*Task to complete*: Images excluded, return every record exactly as it reads.

──────────────────────────────

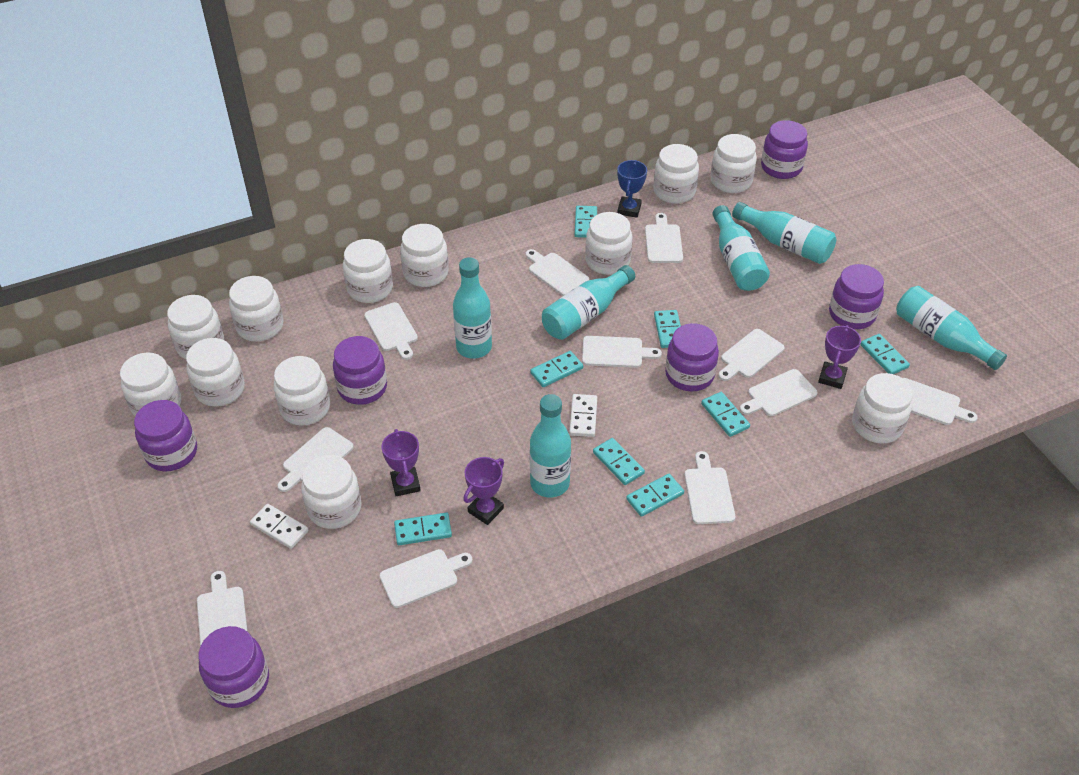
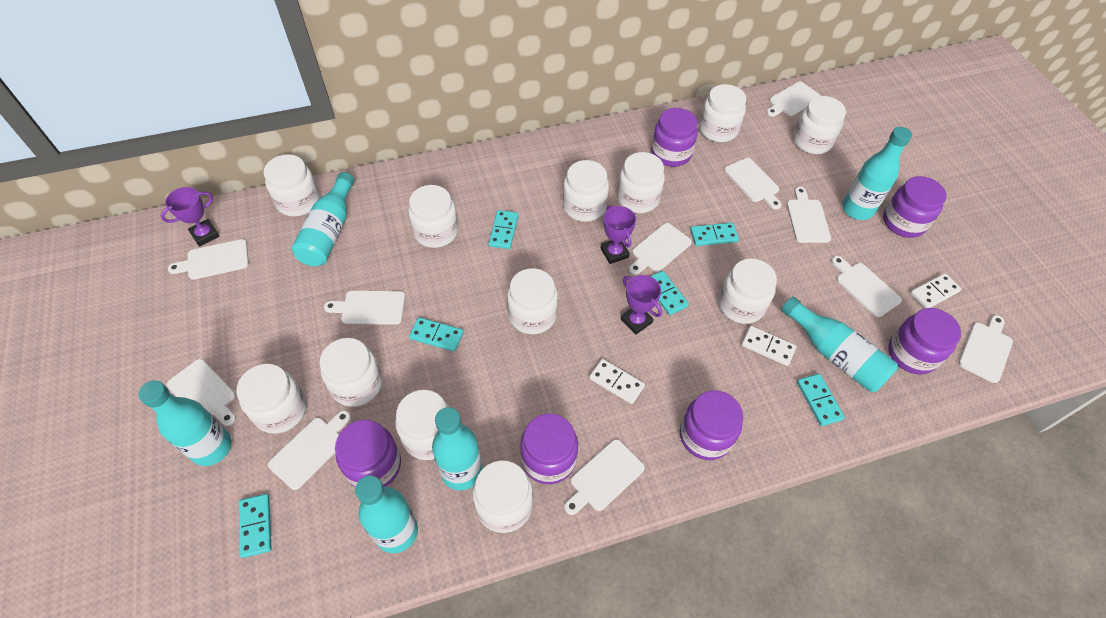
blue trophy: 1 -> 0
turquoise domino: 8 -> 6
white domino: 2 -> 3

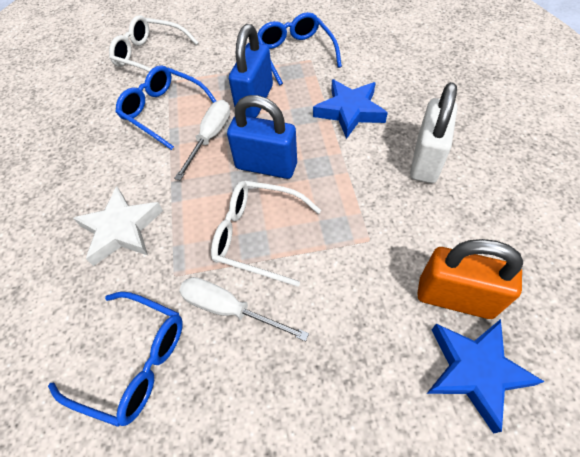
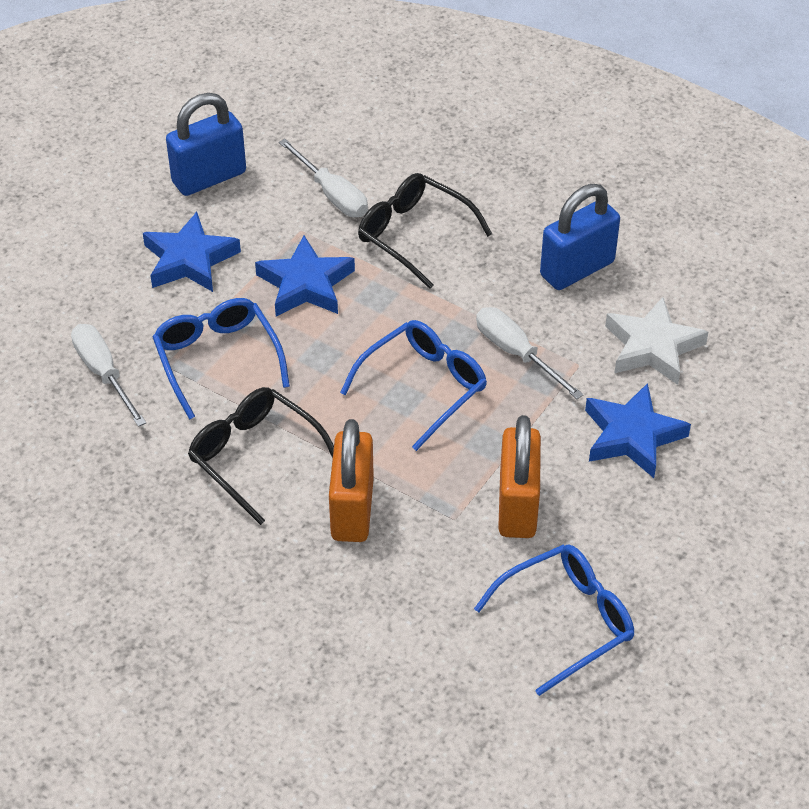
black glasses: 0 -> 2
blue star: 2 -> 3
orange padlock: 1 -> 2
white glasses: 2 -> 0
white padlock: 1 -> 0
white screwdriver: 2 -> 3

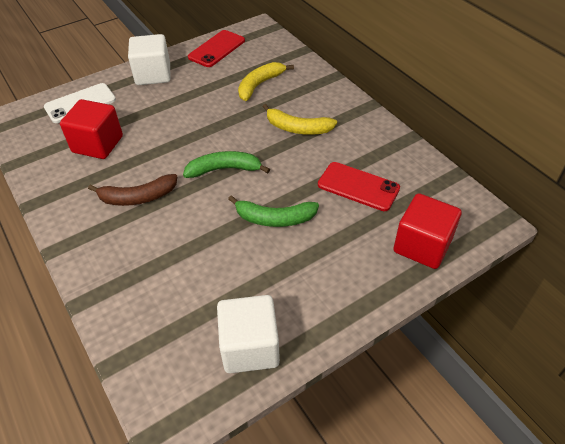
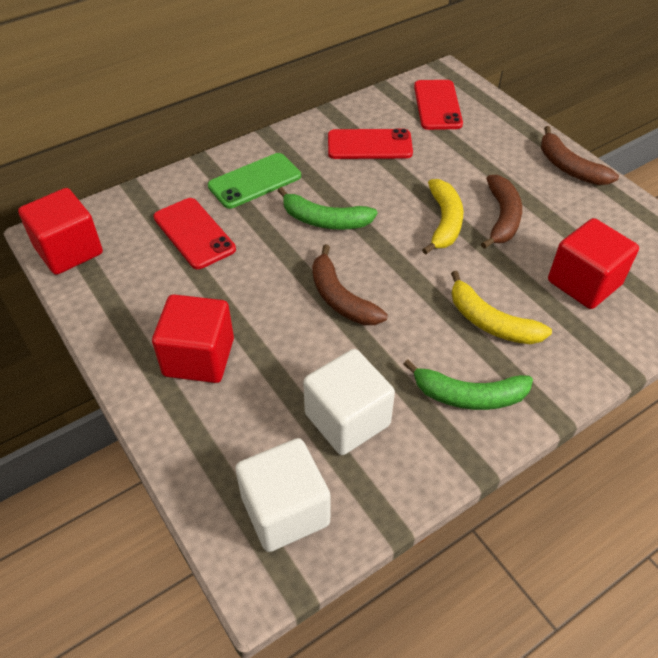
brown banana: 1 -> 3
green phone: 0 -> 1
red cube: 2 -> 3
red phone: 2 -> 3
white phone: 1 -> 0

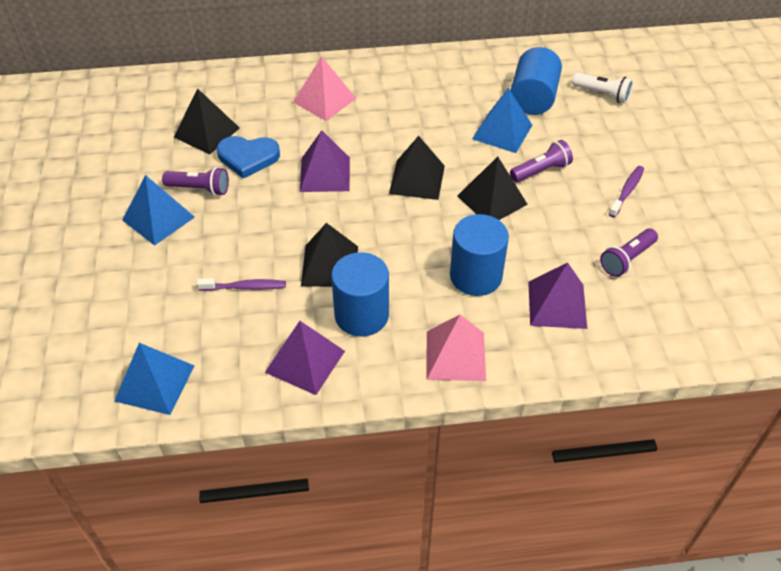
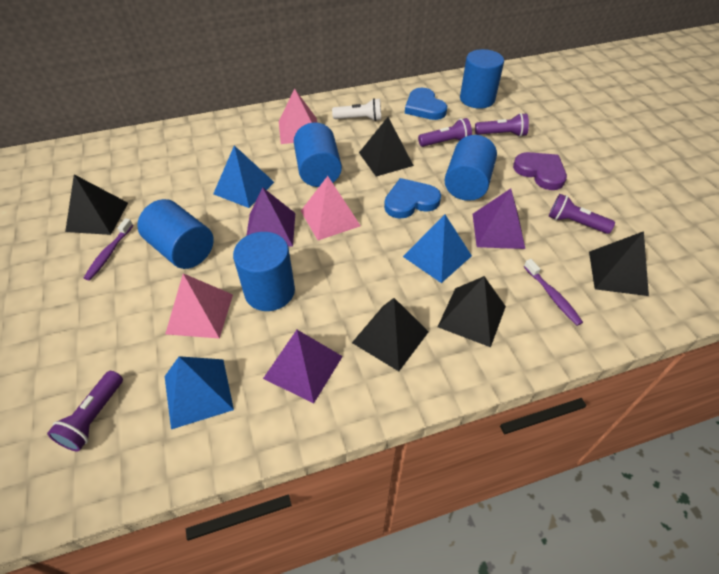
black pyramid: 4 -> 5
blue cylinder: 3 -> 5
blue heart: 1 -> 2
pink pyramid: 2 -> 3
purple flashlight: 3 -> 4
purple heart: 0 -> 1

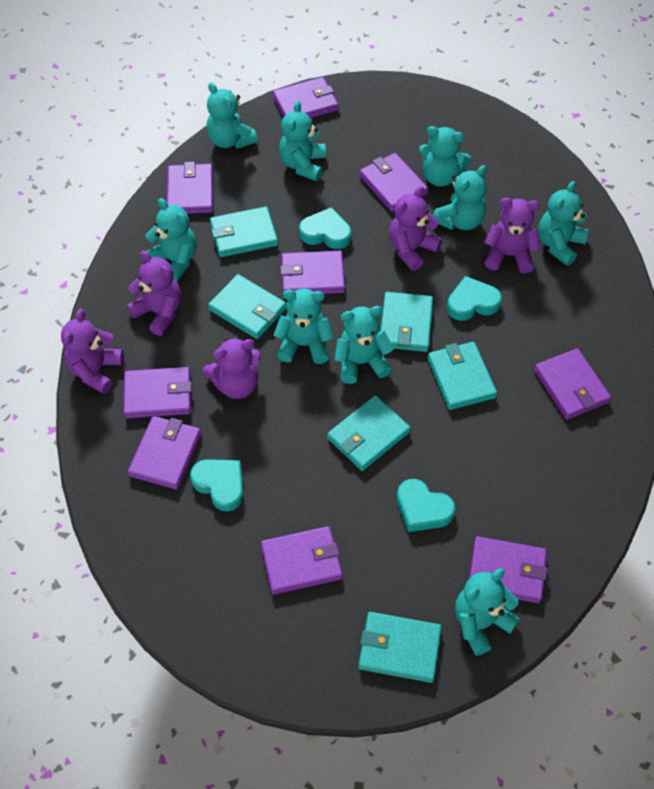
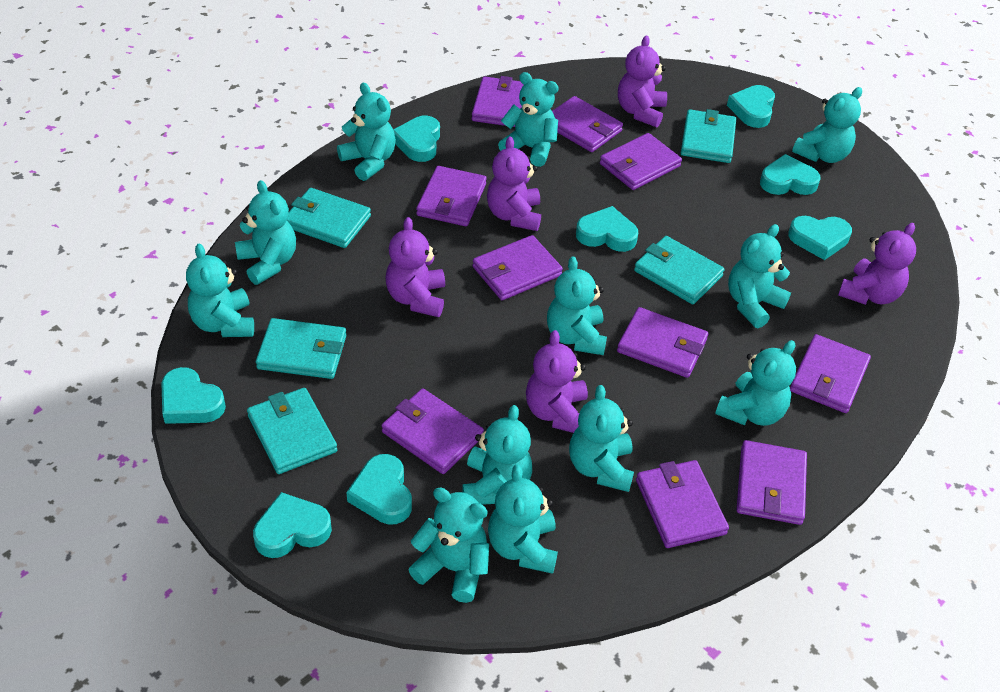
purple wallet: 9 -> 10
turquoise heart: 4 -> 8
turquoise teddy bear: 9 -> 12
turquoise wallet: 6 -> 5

──────────────────────────────

*Completed task*:
blue trophy: 1 -> 0
turquoise domino: 8 -> 6
white domino: 2 -> 3

black glasses: 0 -> 2
blue star: 2 -> 3
orange padlock: 1 -> 2
white glasses: 2 -> 0
white padlock: 1 -> 0
white screwdriver: 2 -> 3

brown banana: 1 -> 3
green phone: 0 -> 1
red cube: 2 -> 3
red phone: 2 -> 3
white phone: 1 -> 0

black pyramid: 4 -> 5
blue cylinder: 3 -> 5
blue heart: 1 -> 2
pink pyramid: 2 -> 3
purple flashlight: 3 -> 4
purple heart: 0 -> 1

purple wallet: 9 -> 10
turquoise heart: 4 -> 8
turquoise teddy bear: 9 -> 12
turquoise wallet: 6 -> 5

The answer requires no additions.